▸ Task details
The listing below should be printed in full and exactly, apart from its images.

▸ Supplied information
§

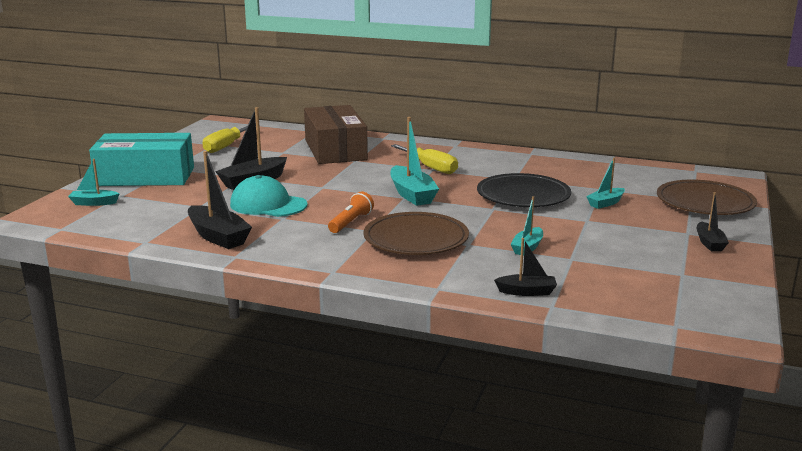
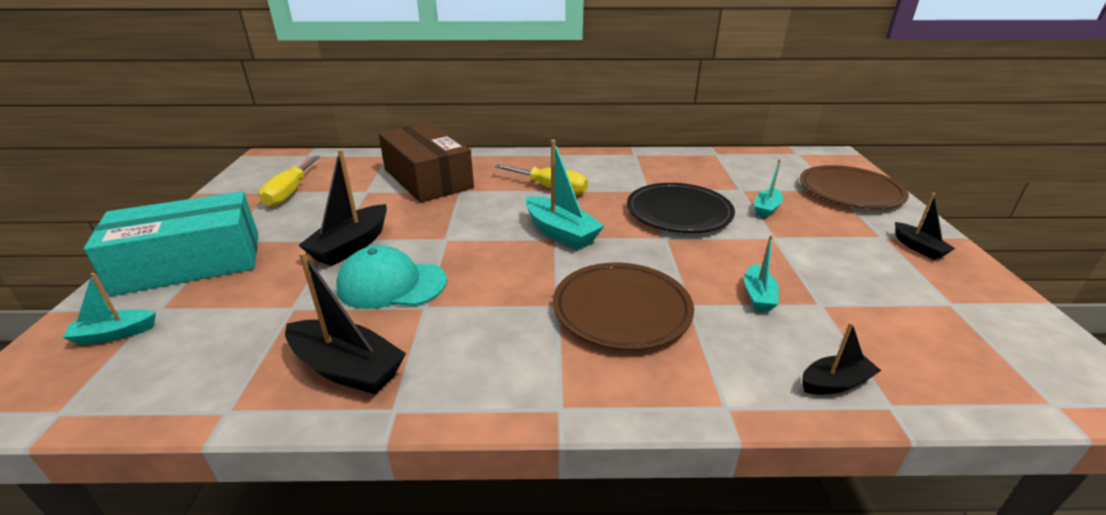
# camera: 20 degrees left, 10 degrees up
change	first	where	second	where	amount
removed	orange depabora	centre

§

▸ Reply to the exercise
# camera: 20 degrees left, 10 degrees up
change	first	where	second	where	amount
removed	orange depabora	centre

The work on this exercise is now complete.